§ TASK TO COMPLETE:
Return the material below exactly as it appears, from the line containing "tossed (286, 309)" through the line containing "decorated (895, 1772)", both included.

§ Element and text location data:
☆ ☆ ☆

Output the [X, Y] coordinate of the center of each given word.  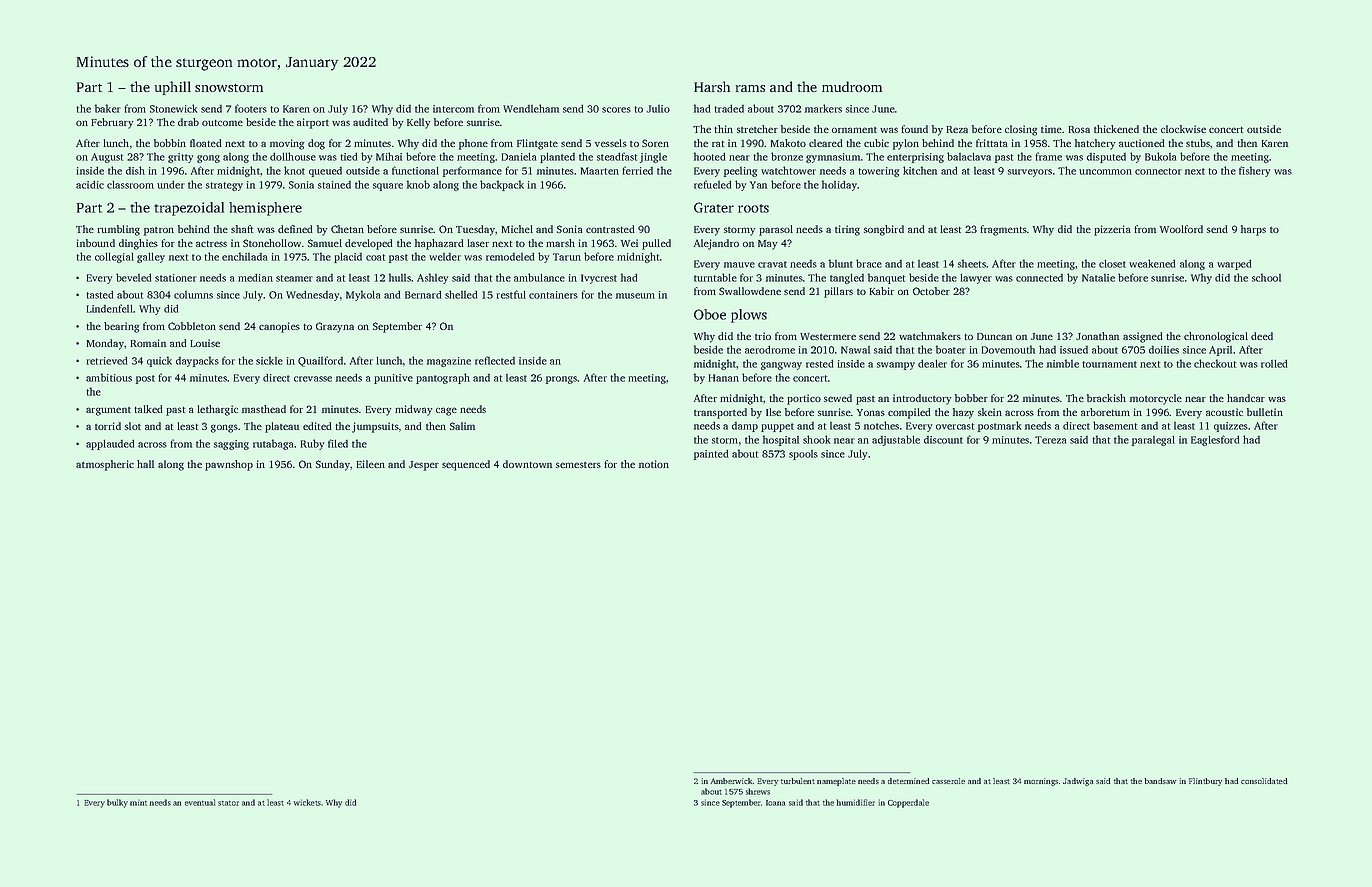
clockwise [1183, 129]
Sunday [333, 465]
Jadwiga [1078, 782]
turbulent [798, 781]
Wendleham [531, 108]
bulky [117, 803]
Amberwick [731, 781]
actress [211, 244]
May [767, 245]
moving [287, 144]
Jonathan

☆ ☆ ☆

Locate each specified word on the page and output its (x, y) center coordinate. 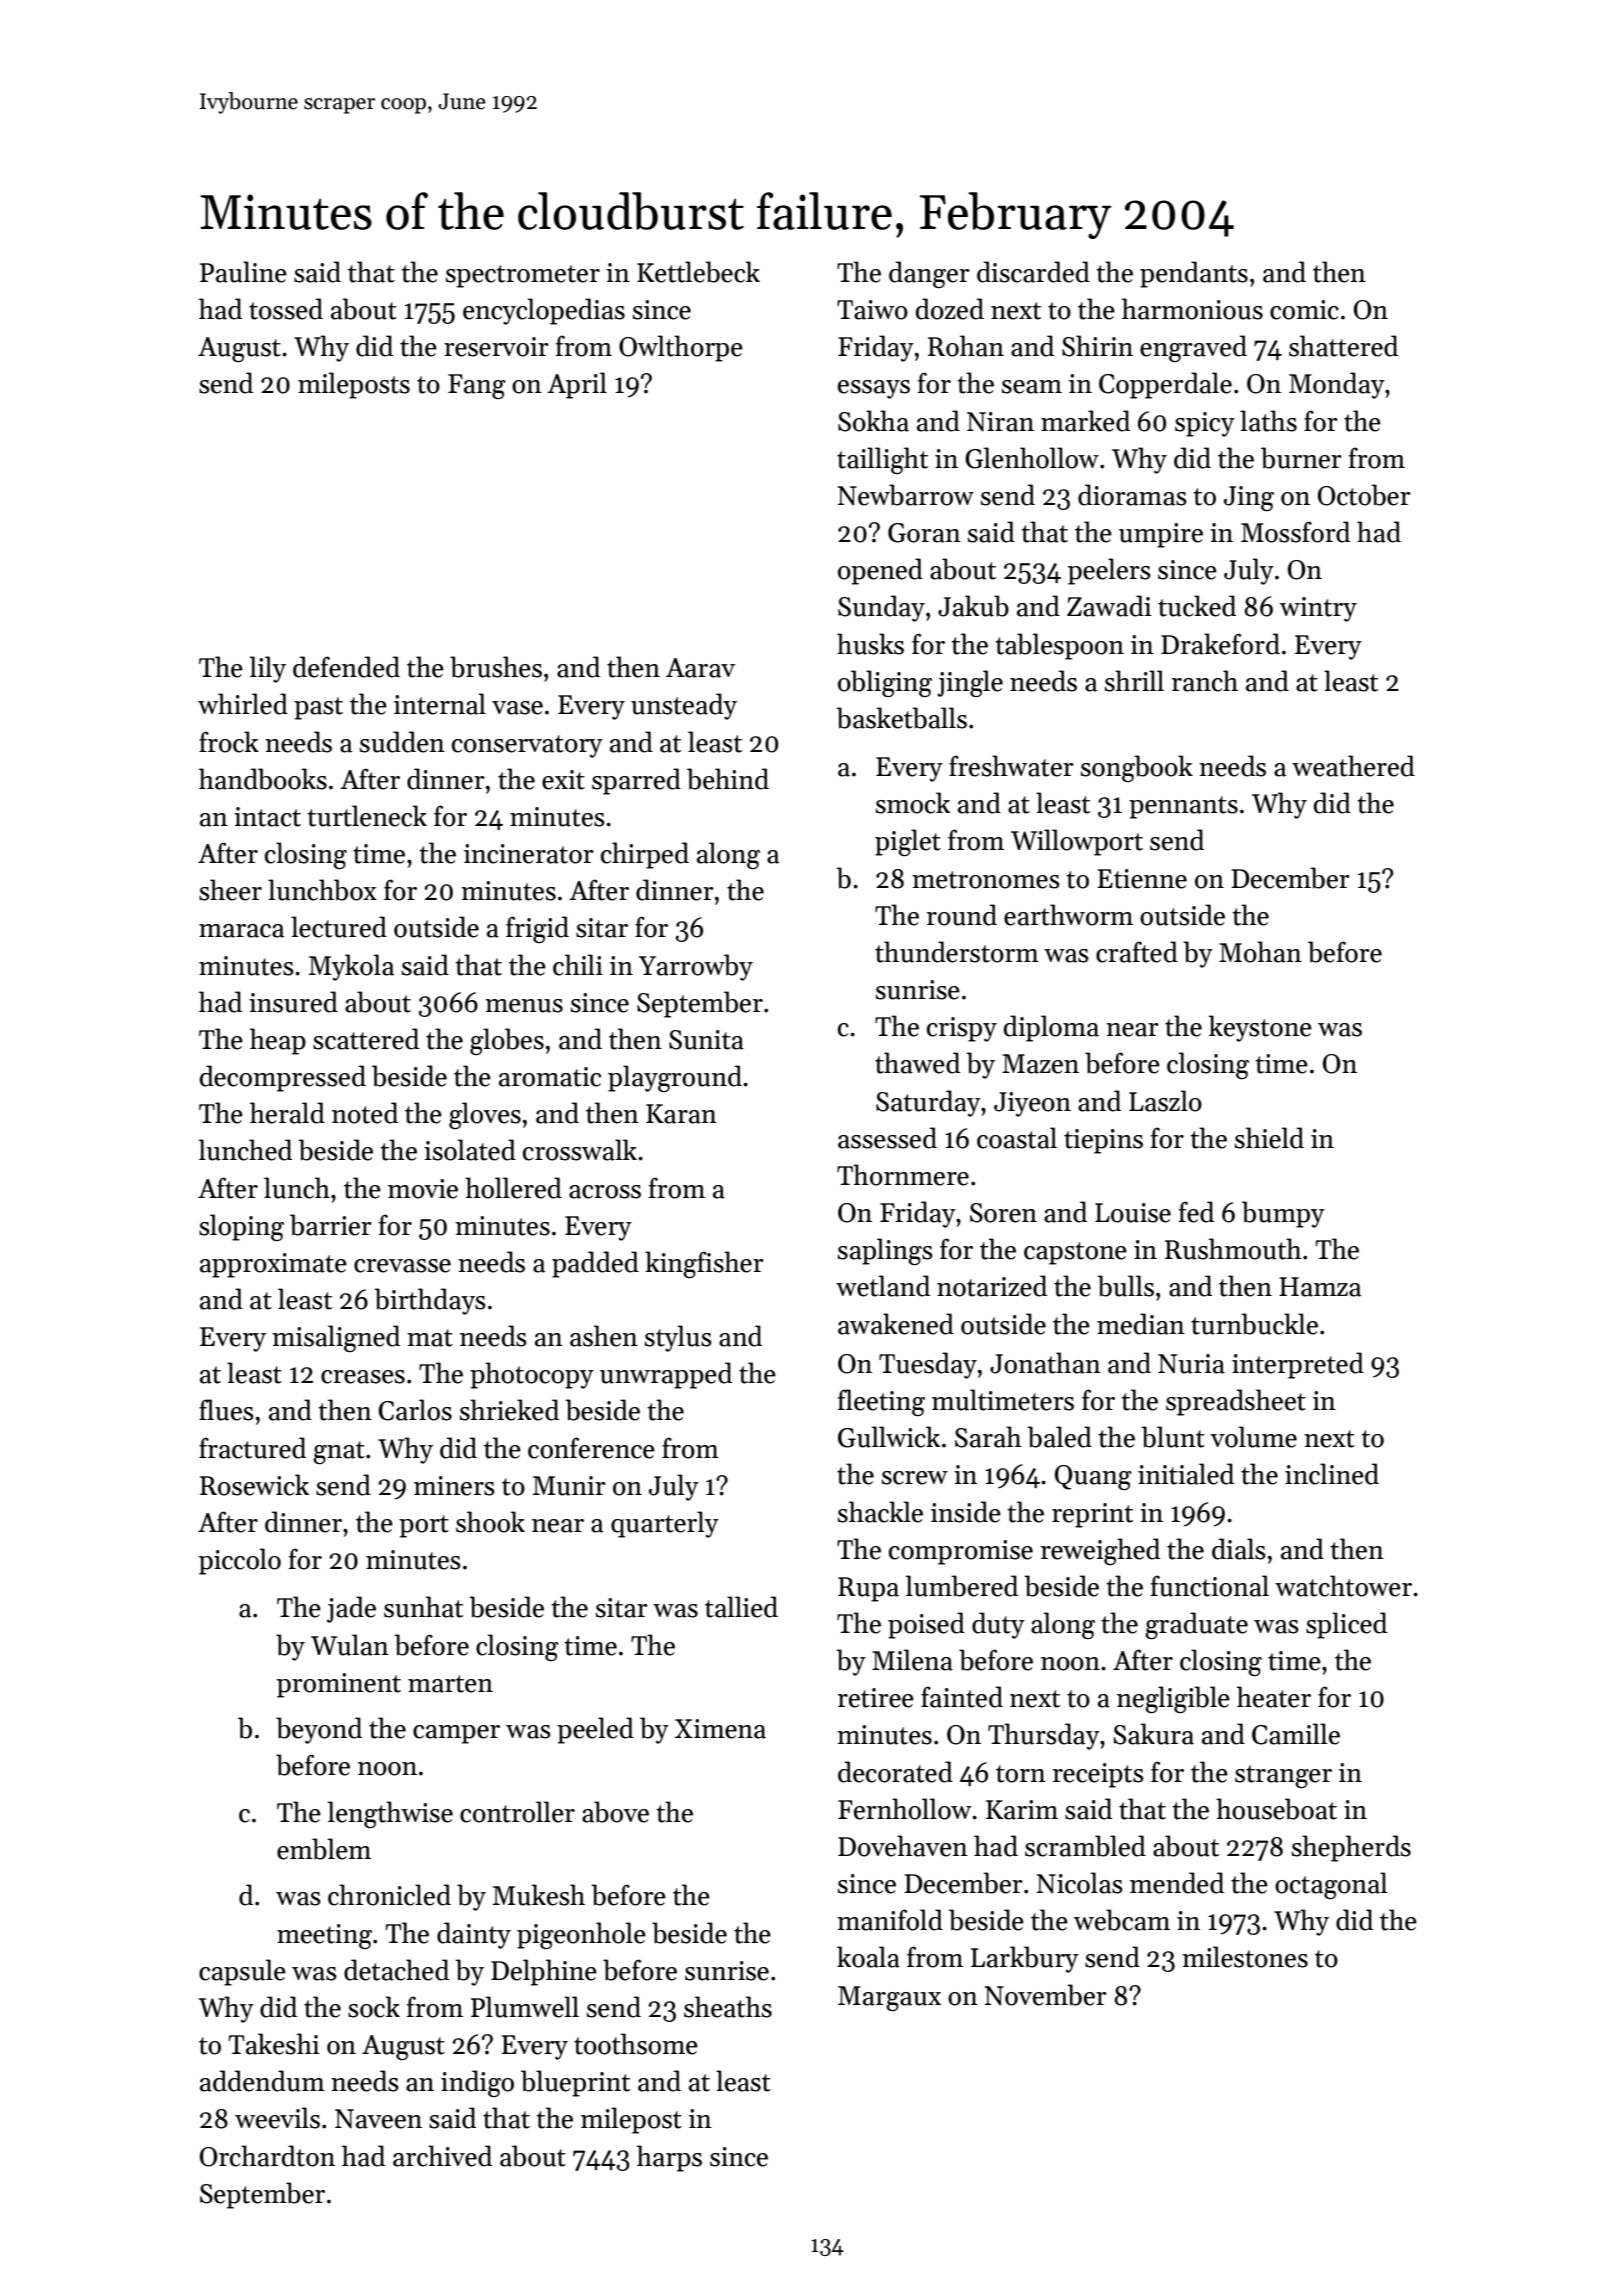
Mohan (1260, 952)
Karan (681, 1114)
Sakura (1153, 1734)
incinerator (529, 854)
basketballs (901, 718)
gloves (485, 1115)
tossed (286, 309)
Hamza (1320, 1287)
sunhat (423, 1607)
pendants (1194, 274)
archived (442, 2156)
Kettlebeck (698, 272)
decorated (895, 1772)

☆ ☆ ☆

§ SOLUTION TO THIS EXERCISE:
tossed (286, 309)
Hamza (1320, 1287)
sunhat (423, 1607)
pendants (1194, 274)
archived (442, 2156)
Kettlebeck (698, 272)
decorated (895, 1772)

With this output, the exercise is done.